## PROBLEM STATEMENT
Could you write out, word for word, only the lines from the one containing "green wallet [325,331,396,375]" through the last line of the data below?

---------------

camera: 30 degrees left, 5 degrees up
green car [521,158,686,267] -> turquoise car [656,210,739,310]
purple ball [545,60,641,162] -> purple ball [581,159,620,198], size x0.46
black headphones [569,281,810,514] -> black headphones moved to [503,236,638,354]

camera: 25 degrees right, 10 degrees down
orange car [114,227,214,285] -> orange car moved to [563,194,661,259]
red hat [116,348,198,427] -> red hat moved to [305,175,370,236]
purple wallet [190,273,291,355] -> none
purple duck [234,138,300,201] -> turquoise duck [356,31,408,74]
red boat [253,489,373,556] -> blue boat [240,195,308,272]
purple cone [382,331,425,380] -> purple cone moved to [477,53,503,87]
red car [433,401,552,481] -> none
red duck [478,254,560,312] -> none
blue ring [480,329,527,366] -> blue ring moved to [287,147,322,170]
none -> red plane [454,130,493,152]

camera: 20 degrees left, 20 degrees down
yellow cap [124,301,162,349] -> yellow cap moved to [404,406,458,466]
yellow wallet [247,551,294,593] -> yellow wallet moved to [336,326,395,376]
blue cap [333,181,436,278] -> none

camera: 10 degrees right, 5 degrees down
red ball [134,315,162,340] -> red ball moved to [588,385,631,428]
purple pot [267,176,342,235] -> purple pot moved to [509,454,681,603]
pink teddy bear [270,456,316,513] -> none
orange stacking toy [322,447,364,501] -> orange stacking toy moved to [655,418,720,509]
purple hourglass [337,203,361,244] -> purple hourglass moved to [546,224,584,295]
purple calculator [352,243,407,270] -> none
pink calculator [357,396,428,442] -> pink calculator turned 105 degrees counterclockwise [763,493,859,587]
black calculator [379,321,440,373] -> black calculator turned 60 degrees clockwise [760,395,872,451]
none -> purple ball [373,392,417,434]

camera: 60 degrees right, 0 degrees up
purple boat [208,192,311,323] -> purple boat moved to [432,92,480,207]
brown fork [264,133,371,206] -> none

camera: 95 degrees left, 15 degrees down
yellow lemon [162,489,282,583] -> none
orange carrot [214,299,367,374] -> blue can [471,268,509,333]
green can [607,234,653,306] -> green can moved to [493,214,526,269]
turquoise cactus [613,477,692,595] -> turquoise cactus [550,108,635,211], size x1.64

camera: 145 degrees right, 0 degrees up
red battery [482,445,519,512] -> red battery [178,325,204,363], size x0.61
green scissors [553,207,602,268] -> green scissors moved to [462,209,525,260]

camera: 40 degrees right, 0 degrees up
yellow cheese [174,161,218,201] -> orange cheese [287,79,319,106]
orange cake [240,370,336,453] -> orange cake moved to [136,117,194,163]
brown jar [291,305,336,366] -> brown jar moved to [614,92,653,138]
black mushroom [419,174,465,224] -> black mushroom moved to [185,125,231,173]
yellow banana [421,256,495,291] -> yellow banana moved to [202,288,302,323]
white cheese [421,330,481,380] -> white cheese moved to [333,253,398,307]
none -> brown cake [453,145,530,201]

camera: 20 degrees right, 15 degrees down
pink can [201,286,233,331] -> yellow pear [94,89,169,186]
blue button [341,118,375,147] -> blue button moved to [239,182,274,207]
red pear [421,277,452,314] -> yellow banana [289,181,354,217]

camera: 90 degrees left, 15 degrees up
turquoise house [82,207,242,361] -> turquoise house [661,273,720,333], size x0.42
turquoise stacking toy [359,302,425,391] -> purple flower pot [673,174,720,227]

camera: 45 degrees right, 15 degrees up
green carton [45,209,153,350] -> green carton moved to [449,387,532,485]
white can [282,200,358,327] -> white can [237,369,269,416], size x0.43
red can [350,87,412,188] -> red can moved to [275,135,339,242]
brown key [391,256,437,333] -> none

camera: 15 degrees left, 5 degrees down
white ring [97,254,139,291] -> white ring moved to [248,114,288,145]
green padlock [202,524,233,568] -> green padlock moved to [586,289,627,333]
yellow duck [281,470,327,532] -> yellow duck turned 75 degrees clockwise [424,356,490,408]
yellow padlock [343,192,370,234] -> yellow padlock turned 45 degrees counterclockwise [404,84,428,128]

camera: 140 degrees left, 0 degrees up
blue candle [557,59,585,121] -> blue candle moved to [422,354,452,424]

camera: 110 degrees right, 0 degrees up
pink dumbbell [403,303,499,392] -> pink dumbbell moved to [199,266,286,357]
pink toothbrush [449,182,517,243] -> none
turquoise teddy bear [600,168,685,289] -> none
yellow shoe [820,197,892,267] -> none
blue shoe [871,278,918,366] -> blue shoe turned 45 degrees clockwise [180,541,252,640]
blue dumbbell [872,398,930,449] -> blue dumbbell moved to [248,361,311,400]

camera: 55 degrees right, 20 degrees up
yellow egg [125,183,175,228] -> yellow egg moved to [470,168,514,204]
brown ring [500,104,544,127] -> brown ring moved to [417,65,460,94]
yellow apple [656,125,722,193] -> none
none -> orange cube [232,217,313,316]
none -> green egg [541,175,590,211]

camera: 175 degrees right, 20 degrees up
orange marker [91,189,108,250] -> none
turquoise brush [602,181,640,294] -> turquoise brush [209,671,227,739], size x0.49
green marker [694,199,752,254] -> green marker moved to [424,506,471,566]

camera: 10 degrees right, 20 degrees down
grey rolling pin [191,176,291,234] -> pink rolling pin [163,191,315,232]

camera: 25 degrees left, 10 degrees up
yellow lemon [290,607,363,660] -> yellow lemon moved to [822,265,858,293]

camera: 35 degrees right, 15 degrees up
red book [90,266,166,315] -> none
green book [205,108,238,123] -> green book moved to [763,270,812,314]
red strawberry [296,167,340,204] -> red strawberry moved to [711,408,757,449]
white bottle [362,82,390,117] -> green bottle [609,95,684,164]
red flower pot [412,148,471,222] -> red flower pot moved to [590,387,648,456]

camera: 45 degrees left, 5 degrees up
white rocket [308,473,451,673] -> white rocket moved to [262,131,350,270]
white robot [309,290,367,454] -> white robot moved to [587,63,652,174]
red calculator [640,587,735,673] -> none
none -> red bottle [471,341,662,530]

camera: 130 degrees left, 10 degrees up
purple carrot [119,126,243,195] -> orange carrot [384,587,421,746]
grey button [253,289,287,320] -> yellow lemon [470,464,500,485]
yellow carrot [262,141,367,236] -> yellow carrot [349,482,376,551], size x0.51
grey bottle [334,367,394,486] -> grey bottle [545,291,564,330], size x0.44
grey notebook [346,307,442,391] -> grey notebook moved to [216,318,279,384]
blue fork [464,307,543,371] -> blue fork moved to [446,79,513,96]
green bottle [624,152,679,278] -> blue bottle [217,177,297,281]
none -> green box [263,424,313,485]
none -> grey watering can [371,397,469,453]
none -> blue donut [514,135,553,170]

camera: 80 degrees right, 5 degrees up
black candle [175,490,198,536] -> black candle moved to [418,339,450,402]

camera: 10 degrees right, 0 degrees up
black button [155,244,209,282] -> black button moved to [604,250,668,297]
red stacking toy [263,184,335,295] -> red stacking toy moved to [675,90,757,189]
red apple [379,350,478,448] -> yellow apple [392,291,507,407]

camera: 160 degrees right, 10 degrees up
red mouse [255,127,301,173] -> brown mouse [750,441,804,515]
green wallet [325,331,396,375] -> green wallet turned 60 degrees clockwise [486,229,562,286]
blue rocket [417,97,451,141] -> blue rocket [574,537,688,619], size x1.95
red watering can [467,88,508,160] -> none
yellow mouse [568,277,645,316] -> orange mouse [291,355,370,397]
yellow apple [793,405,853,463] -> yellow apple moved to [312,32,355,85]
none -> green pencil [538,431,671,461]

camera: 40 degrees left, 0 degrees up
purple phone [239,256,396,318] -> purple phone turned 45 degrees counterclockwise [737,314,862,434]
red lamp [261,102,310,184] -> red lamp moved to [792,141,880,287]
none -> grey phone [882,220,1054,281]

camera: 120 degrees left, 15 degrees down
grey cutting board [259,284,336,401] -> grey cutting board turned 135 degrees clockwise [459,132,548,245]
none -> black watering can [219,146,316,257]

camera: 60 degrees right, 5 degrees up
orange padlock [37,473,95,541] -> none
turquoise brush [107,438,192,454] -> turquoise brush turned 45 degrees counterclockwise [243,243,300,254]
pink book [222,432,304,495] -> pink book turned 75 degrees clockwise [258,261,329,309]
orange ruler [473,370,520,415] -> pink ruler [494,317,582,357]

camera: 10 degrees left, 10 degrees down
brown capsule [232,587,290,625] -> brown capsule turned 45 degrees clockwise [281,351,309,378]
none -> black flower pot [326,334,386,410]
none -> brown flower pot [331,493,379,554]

---------------

## WRITTEN ANSWER
green wallet [325,331,396,375] -> green wallet turned 60 degrees clockwise [486,229,562,286]
blue rocket [417,97,451,141] -> blue rocket [574,537,688,619], size x1.95
red watering can [467,88,508,160] -> none
yellow mouse [568,277,645,316] -> orange mouse [291,355,370,397]
yellow apple [793,405,853,463] -> yellow apple moved to [312,32,355,85]
none -> green pencil [538,431,671,461]

camera: 40 degrees left, 0 degrees up
purple phone [239,256,396,318] -> purple phone turned 45 degrees counterclockwise [737,314,862,434]
red lamp [261,102,310,184] -> red lamp moved to [792,141,880,287]
none -> grey phone [882,220,1054,281]

camera: 120 degrees left, 15 degrees down
grey cutting board [259,284,336,401] -> grey cutting board turned 135 degrees clockwise [459,132,548,245]
none -> black watering can [219,146,316,257]

camera: 60 degrees right, 5 degrees up
orange padlock [37,473,95,541] -> none
turquoise brush [107,438,192,454] -> turquoise brush turned 45 degrees counterclockwise [243,243,300,254]
pink book [222,432,304,495] -> pink book turned 75 degrees clockwise [258,261,329,309]
orange ruler [473,370,520,415] -> pink ruler [494,317,582,357]

camera: 10 degrees left, 10 degrees down
brown capsule [232,587,290,625] -> brown capsule turned 45 degrees clockwise [281,351,309,378]
none -> black flower pot [326,334,386,410]
none -> brown flower pot [331,493,379,554]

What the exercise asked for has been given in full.